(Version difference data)
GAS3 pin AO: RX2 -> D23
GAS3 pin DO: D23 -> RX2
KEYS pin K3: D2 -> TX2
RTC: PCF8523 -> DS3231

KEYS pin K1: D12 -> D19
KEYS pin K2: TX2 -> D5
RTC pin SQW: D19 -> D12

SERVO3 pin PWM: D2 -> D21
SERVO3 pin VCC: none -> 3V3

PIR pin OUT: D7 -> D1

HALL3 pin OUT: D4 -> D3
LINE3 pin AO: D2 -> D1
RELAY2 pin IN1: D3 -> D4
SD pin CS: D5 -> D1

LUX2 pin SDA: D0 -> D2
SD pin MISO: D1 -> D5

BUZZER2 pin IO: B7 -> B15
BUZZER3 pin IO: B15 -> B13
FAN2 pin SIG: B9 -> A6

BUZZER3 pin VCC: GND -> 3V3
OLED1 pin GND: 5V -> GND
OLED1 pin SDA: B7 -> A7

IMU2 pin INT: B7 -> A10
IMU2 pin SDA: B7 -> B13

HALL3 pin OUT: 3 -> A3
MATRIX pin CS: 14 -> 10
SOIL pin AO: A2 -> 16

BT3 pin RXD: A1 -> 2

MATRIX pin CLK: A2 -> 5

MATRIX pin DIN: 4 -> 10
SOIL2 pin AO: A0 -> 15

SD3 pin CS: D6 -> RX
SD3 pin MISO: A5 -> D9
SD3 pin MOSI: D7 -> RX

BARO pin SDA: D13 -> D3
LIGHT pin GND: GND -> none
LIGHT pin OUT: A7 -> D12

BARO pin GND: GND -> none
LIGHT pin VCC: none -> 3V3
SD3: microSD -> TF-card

*Exercise description*
The answer must be an exact copy of the lines from the one containing "MATRIX pin DIN: 4 -> 10" through the last line of the records, both included.

*Task solution*
MATRIX pin DIN: 4 -> 10
SOIL2 pin AO: A0 -> 15

SD3 pin CS: D6 -> RX
SD3 pin MISO: A5 -> D9
SD3 pin MOSI: D7 -> RX

BARO pin SDA: D13 -> D3
LIGHT pin GND: GND -> none
LIGHT pin OUT: A7 -> D12

BARO pin GND: GND -> none
LIGHT pin VCC: none -> 3V3
SD3: microSD -> TF-card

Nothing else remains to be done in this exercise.